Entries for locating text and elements
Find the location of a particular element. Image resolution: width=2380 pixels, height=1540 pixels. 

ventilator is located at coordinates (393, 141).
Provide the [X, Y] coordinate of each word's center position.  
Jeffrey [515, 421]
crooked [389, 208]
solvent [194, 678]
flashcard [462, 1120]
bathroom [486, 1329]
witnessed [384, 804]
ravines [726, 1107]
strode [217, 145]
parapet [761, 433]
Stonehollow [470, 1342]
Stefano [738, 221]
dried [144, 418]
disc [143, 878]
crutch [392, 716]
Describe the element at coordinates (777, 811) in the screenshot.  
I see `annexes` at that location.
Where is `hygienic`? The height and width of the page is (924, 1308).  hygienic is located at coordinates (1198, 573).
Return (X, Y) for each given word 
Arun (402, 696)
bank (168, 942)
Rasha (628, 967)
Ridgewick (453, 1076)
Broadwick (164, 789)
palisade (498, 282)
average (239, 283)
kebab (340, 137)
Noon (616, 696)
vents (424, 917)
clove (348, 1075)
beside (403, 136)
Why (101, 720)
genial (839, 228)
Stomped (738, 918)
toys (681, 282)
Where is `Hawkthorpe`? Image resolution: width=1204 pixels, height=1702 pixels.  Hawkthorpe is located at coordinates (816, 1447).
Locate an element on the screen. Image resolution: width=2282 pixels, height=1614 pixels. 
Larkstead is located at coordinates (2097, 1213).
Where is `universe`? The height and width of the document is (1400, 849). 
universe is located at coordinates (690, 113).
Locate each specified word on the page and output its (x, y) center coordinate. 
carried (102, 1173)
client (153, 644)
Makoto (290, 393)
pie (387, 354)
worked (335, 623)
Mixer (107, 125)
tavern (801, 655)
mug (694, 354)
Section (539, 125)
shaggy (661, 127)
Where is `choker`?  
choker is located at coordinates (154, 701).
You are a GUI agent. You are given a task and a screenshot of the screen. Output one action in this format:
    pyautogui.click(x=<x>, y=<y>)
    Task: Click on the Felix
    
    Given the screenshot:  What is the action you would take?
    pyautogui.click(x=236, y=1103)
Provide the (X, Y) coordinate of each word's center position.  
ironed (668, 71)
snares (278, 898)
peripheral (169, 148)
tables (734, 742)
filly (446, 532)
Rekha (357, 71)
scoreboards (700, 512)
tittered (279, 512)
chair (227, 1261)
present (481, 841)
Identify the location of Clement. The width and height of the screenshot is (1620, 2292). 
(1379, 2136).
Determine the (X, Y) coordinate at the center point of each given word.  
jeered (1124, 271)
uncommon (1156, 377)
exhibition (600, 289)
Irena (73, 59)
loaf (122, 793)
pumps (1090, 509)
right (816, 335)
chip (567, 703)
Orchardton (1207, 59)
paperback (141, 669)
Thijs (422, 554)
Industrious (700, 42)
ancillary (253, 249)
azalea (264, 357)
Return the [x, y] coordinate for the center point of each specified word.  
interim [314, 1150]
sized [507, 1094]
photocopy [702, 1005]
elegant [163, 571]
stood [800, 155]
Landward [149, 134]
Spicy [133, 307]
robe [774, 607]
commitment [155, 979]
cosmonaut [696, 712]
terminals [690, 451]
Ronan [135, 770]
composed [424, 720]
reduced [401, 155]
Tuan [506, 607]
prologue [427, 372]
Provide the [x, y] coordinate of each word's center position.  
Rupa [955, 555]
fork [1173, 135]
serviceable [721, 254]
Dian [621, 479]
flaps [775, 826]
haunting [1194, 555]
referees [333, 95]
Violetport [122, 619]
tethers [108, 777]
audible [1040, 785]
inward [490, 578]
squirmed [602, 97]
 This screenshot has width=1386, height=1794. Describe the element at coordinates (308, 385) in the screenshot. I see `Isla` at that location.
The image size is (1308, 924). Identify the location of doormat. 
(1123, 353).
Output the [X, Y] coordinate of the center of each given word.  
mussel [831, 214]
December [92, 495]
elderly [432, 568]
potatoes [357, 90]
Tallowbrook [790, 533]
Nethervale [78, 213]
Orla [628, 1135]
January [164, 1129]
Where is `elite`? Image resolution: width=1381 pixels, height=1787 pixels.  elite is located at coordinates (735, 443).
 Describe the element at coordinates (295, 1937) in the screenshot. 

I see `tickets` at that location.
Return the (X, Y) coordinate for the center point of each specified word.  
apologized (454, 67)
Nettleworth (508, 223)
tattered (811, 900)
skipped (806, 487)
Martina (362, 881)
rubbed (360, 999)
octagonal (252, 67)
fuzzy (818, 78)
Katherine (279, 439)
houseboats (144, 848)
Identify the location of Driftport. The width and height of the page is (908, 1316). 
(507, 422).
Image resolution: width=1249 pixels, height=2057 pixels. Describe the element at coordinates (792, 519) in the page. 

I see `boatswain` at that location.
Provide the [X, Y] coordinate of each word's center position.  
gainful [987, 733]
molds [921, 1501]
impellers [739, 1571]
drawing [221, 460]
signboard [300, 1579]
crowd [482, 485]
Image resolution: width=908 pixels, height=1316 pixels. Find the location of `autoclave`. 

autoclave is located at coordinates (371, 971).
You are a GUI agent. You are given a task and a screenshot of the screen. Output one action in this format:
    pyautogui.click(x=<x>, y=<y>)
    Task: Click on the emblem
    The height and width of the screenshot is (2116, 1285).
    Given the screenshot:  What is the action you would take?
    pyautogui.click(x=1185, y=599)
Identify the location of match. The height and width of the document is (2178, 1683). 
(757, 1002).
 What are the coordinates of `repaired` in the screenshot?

- **Required work**: Rewrite the entire listing above as a numbered list, one line per item, with the blank lines dropped.

- **Output for this exercise**:
1. Find the location of a particular element. Image resolution: width=2380 pixels, height=1540 pixels. 
2. ventilator is located at coordinates (393, 141).
3. Provide the [X, Y] coordinate of each word's center position.  
4. Jeffrey [515, 421]
5. crooked [389, 208]
6. solvent [194, 678]
7. flashcard [462, 1120]
8. bathroom [486, 1329]
9. witnessed [384, 804]
10. ravines [726, 1107]
11. strode [217, 145]
12. parapet [761, 433]
13. Stonehollow [470, 1342]
14. Stefano [738, 221]
15. dried [144, 418]
16. disc [143, 878]
17. crutch [392, 716]
18. Describe the element at coordinates (777, 811) in the screenshot.  
19. I see `annexes` at that location.
20. Where is `hygienic`? The height and width of the page is (924, 1308).  hygienic is located at coordinates (1198, 573).
21. Return (X, Y) for each given word 
22. Arun (402, 696)
23. bank (168, 942)
24. Rasha (628, 967)
25. Ridgewick (453, 1076)
26. Broadwick (164, 789)
27. palisade (498, 282)
28. average (239, 283)
29. kebab (340, 137)
30. Noon (616, 696)
31. vents (424, 917)
32. clove (348, 1075)
33. beside (403, 136)
34. Why (101, 720)
35. genial (839, 228)
36. Stomped (738, 918)
37. toys (681, 282)
38. Where is `Hawkthorpe`? Image resolution: width=1204 pixels, height=1702 pixels.  Hawkthorpe is located at coordinates (816, 1447).
39. Locate an element on the screen. Image resolution: width=2282 pixels, height=1614 pixels. 
40. Larkstead is located at coordinates (2097, 1213).
41. Where is `universe`? The height and width of the document is (1400, 849). 
42. universe is located at coordinates (690, 113).
43. Locate each specified word on the page and output its (x, y) center coordinate. 
44. carried (102, 1173)
45. client (153, 644)
46. Makoto (290, 393)
47. pie (387, 354)
48. worked (335, 623)
49. Mixer (107, 125)
50. tavern (801, 655)
51. mug (694, 354)
52. Section (539, 125)
53. shaggy (661, 127)
54. Where is `choker`?  
55. choker is located at coordinates (154, 701).
56. You are a GUI agent. You are given a task and a screenshot of the screen. Output one action in this format:
57.     pyautogui.click(x=<x>, y=<y>)
58.     Task: Click on the Felix
59.     Given the screenshot:  What is the action you would take?
60.     pyautogui.click(x=236, y=1103)
61. Provide the (X, Y) coordinate of each word's center position.  
62. ironed (668, 71)
63. snares (278, 898)
64. peripheral (169, 148)
65. tables (734, 742)
66. filly (446, 532)
67. Rekha (357, 71)
68. scoreboards (700, 512)
69. tittered (279, 512)
70. chair (227, 1261)
71. present (481, 841)
72. Identify the location of Clement. The width and height of the screenshot is (1620, 2292). 
73. (1379, 2136).
74. Determine the (X, Y) coordinate at the center point of each given word.  
75. jeered (1124, 271)
76. uncommon (1156, 377)
77. exhibition (600, 289)
78. Irena (73, 59)
79. loaf (122, 793)
80. pumps (1090, 509)
81. right (816, 335)
82. chip (567, 703)
83. Orchardton (1207, 59)
84. paperback (141, 669)
85. Thijs (422, 554)
86. Industrious (700, 42)
87. ancillary (253, 249)
88. azalea (264, 357)
89. Return the [x, y] coordinate for the center point of each specified word.  
90. interim [314, 1150]
91. sized [507, 1094]
92. photocopy [702, 1005]
93. elegant [163, 571]
94. stood [800, 155]
95. Landward [149, 134]
96. Spicy [133, 307]
97. robe [774, 607]
98. commitment [155, 979]
99. cosmonaut [696, 712]
100. terminals [690, 451]
101. Ronan [135, 770]
102. composed [424, 720]
103. reduced [401, 155]
104. Tuan [506, 607]
105. prologue [427, 372]
106. Provide the [x, y] coordinate of each word's center position.  
107. Rupa [955, 555]
108. fork [1173, 135]
109. serviceable [721, 254]
110. Dian [621, 479]
111. flaps [775, 826]
112. haunting [1194, 555]
113. referees [333, 95]
114. Violetport [122, 619]
115. tethers [108, 777]
116. audible [1040, 785]
117. inward [490, 578]
118. squirmed [602, 97]
119.  This screenshot has width=1386, height=1794. Describe the element at coordinates (308, 385) in the screenshot. I see `Isla` at that location.
120. The image size is (1308, 924). Identify the location of doormat. 
121. (1123, 353).
122. Output the [X, Y] coordinate of the center of each given word.  
123. mussel [831, 214]
124. December [92, 495]
125. elderly [432, 568]
126. potatoes [357, 90]
127. Tallowbrook [790, 533]
128. Nethervale [78, 213]
129. Orla [628, 1135]
130. January [164, 1129]
131. Where is `elite`? Image resolution: width=1381 pixels, height=1787 pixels.  elite is located at coordinates (735, 443).
132.  Describe the element at coordinates (295, 1937) in the screenshot. 
133. I see `tickets` at that location.
134. Return the (X, Y) coordinate for the center point of each specified word.  
135. apologized (454, 67)
136. Nettleworth (508, 223)
137. tattered (811, 900)
138. skipped (806, 487)
139. Martina (362, 881)
140. rubbed (360, 999)
141. octagonal (252, 67)
142. fuzzy (818, 78)
143. Katherine (279, 439)
144. houseboats (144, 848)
145. Identify the location of Driftport. The width and height of the page is (908, 1316). 
146. (507, 422).
147. Image resolution: width=1249 pixels, height=2057 pixels. Describe the element at coordinates (792, 519) in the page. 
148. I see `boatswain` at that location.
149. Provide the [X, Y] coordinate of each word's center position.  
150. gainful [987, 733]
151. molds [921, 1501]
152. impellers [739, 1571]
153. drawing [221, 460]
154. signboard [300, 1579]
155. crowd [482, 485]
156. Image resolution: width=908 pixels, height=1316 pixels. Find the location of `autoclave`. 
157. autoclave is located at coordinates (371, 971).
158. You are a GUI agent. You are given a task and a screenshot of the screen. Output one action in this format:
159.     pyautogui.click(x=<x>, y=<y>)
160.     Task: Click on the emblem
161.     The height and width of the screenshot is (2116, 1285).
162.     Given the screenshot:  What is the action you would take?
163.     pyautogui.click(x=1185, y=599)
164. Identify the location of match. The height and width of the document is (2178, 1683). 
165. (757, 1002).
166.  What are the coordinates of `repaired` in the screenshot?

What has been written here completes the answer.